### INSTRUCTIONS FOR THE TASK
The expected result is the full set of records, copied precisely, with images dropped.

----------------

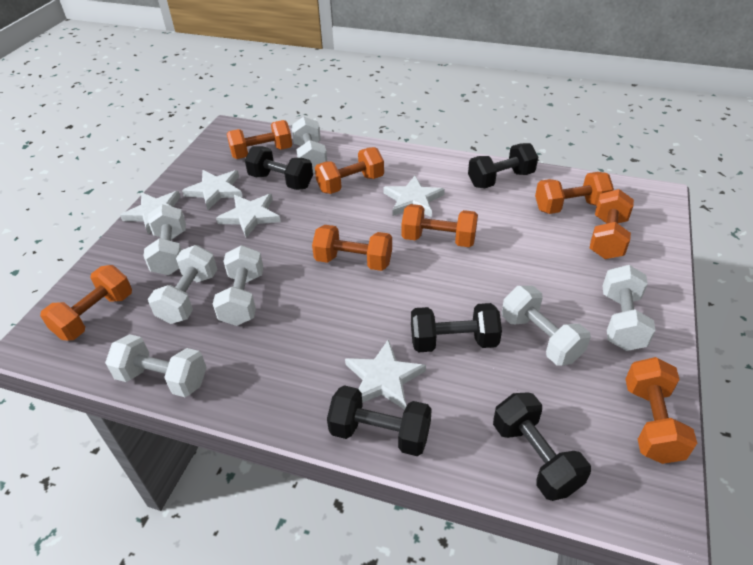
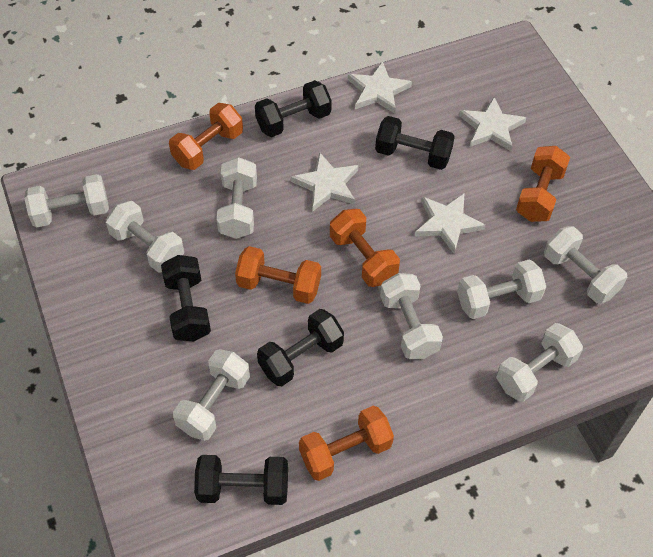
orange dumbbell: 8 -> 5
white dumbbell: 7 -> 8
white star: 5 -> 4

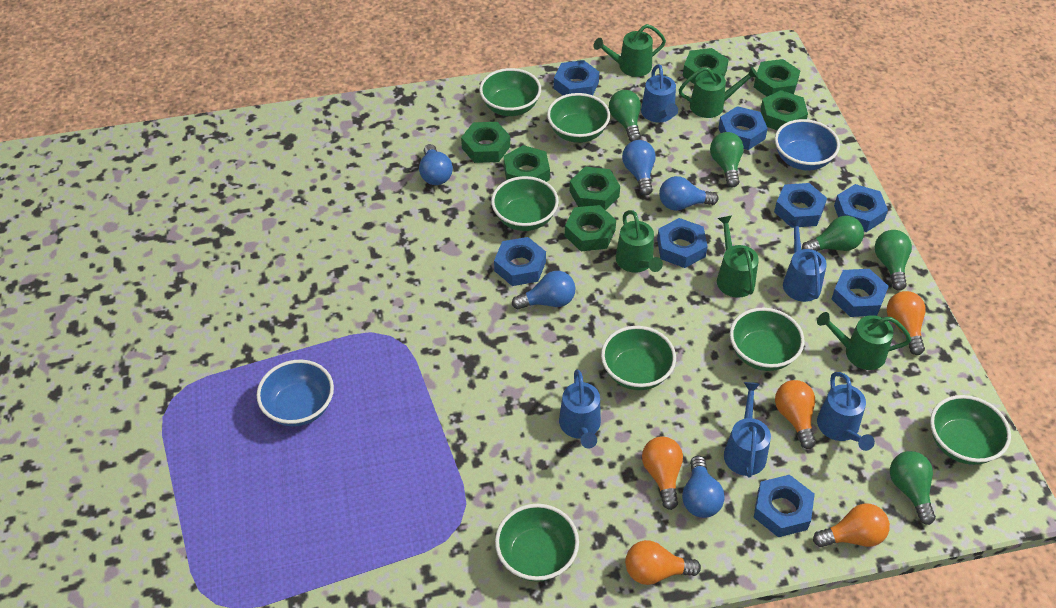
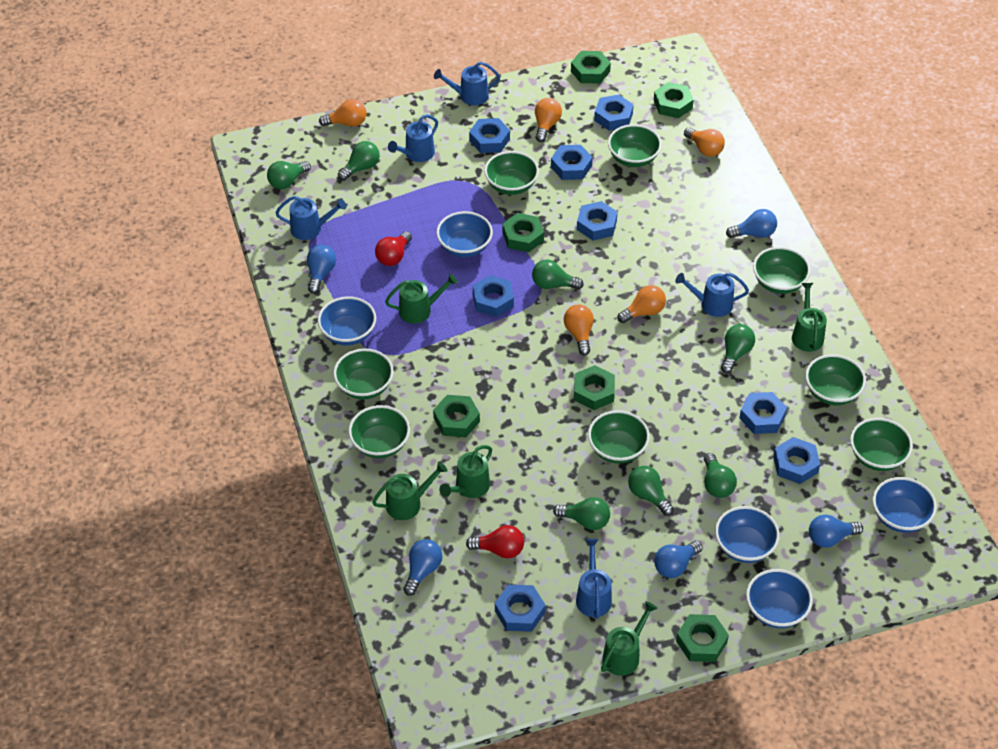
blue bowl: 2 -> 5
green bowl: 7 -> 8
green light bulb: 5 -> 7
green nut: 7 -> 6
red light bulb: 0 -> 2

----------------

### EXPECTED OUTPUT
orange dumbbell: 8 -> 5
white dumbbell: 7 -> 8
white star: 5 -> 4

blue bowl: 2 -> 5
green bowl: 7 -> 8
green light bulb: 5 -> 7
green nut: 7 -> 6
red light bulb: 0 -> 2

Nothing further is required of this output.